## INPUT FOR THIS TASK
╭──

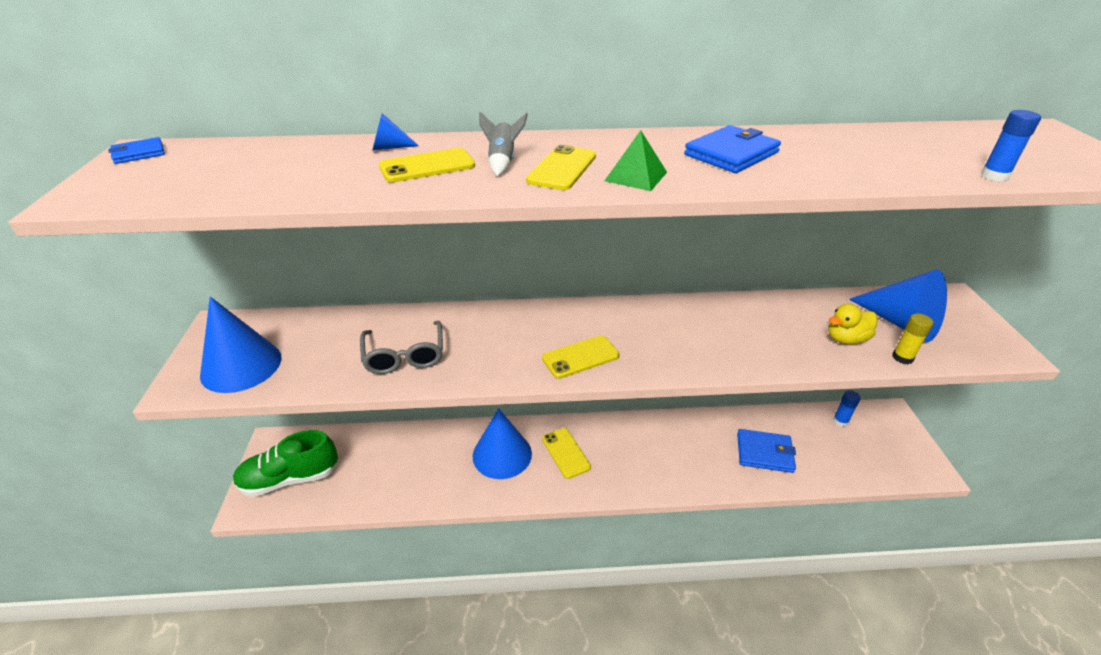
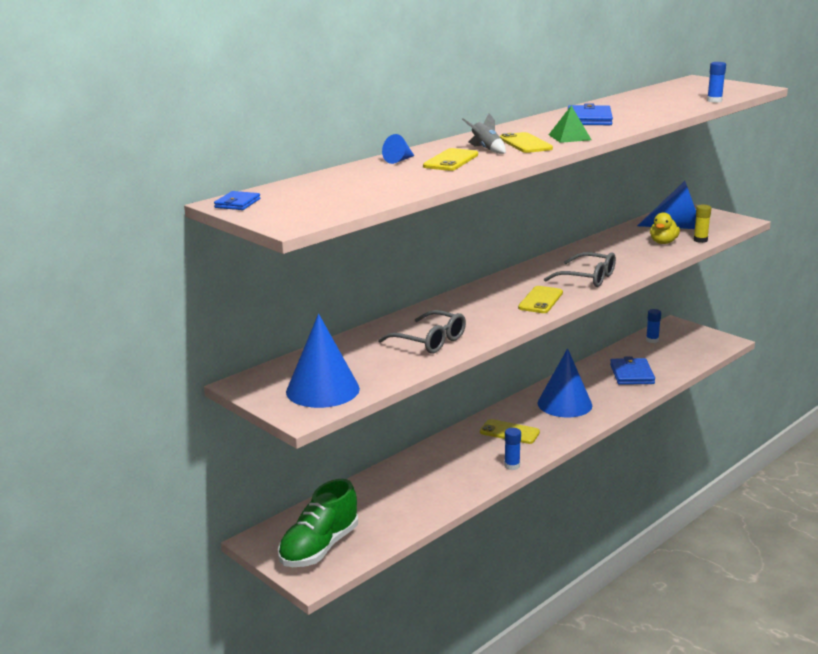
camera: 40 degrees left, 15 degrees down
(502, 454) = (466, 454): blue cone -> blue cone (564, 404)
(518, 493) = (512, 466): none -> blue glue stick
(676, 350) = (587, 278): none -> grey glasses
(764, 453) = (632, 374): blue wallet -> blue wallet turned 60 degrees counterclockwise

╰──

## TASK TO COMPLETE
Print the whole listing exactly, please, and keep any images out of it.

## RESULT FOR THIS TASK
camera: 40 degrees left, 15 degrees down
(502, 454) = (466, 454): blue cone -> blue cone (564, 404)
(518, 493) = (512, 466): none -> blue glue stick
(676, 350) = (587, 278): none -> grey glasses
(764, 453) = (632, 374): blue wallet -> blue wallet turned 60 degrees counterclockwise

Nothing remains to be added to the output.